------ Stored rows

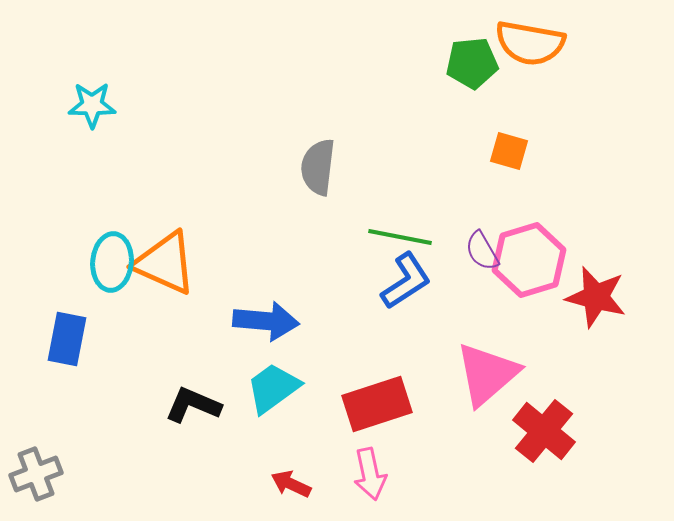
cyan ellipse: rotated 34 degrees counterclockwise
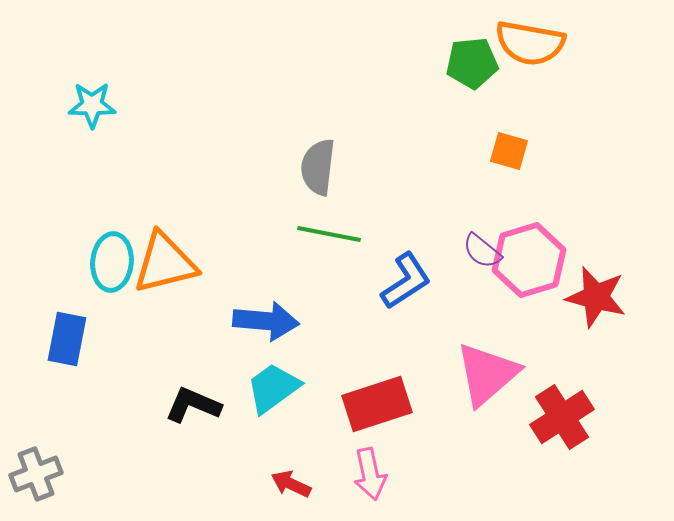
green line: moved 71 px left, 3 px up
purple semicircle: rotated 21 degrees counterclockwise
orange triangle: rotated 38 degrees counterclockwise
red cross: moved 18 px right, 14 px up; rotated 18 degrees clockwise
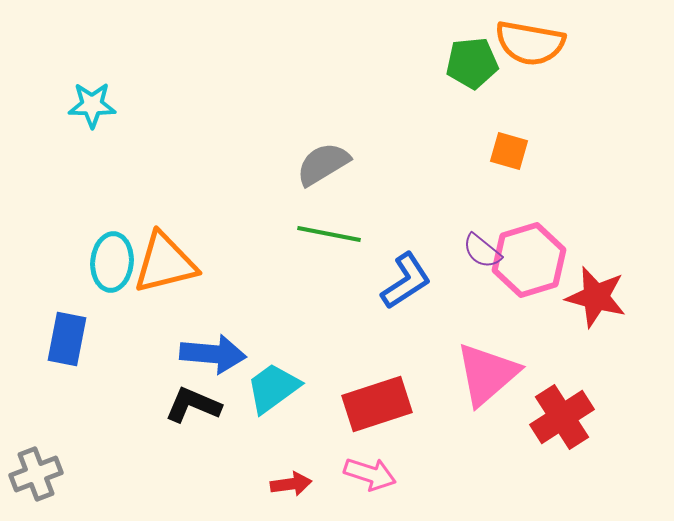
gray semicircle: moved 5 px right, 3 px up; rotated 52 degrees clockwise
blue arrow: moved 53 px left, 33 px down
pink arrow: rotated 60 degrees counterclockwise
red arrow: rotated 147 degrees clockwise
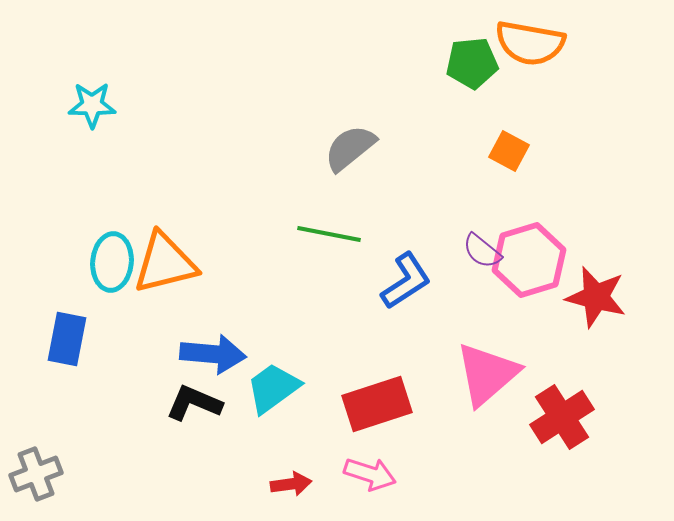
orange square: rotated 12 degrees clockwise
gray semicircle: moved 27 px right, 16 px up; rotated 8 degrees counterclockwise
black L-shape: moved 1 px right, 2 px up
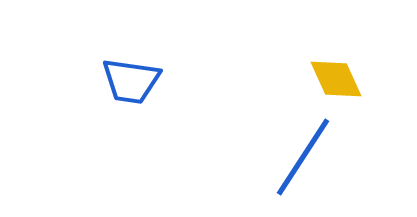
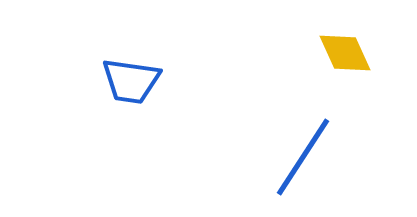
yellow diamond: moved 9 px right, 26 px up
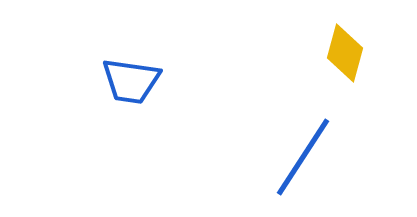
yellow diamond: rotated 40 degrees clockwise
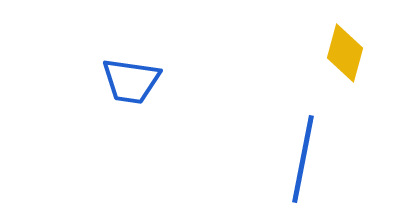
blue line: moved 2 px down; rotated 22 degrees counterclockwise
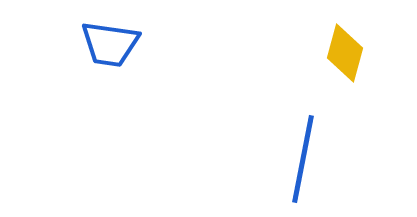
blue trapezoid: moved 21 px left, 37 px up
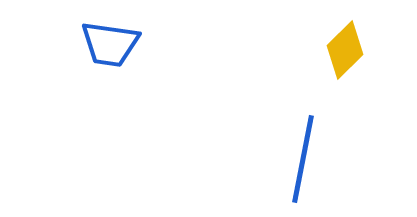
yellow diamond: moved 3 px up; rotated 30 degrees clockwise
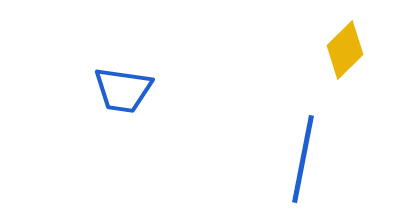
blue trapezoid: moved 13 px right, 46 px down
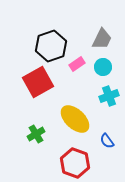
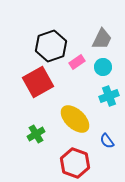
pink rectangle: moved 2 px up
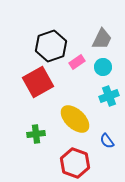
green cross: rotated 24 degrees clockwise
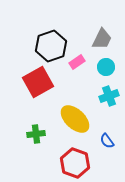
cyan circle: moved 3 px right
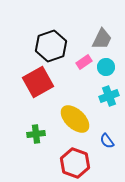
pink rectangle: moved 7 px right
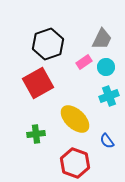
black hexagon: moved 3 px left, 2 px up
red square: moved 1 px down
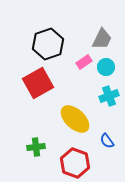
green cross: moved 13 px down
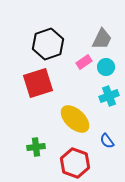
red square: rotated 12 degrees clockwise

------------

#### [Problem description]
Return every line of the material from its beginning through the line containing "red cross: moved", word for word and without the pictures.

#### [Expected answer]
cyan ellipse: rotated 34 degrees counterclockwise
green line: moved 71 px left, 3 px up
purple semicircle: rotated 21 degrees counterclockwise
orange triangle: rotated 38 degrees counterclockwise
red cross: moved 18 px right, 14 px up; rotated 18 degrees clockwise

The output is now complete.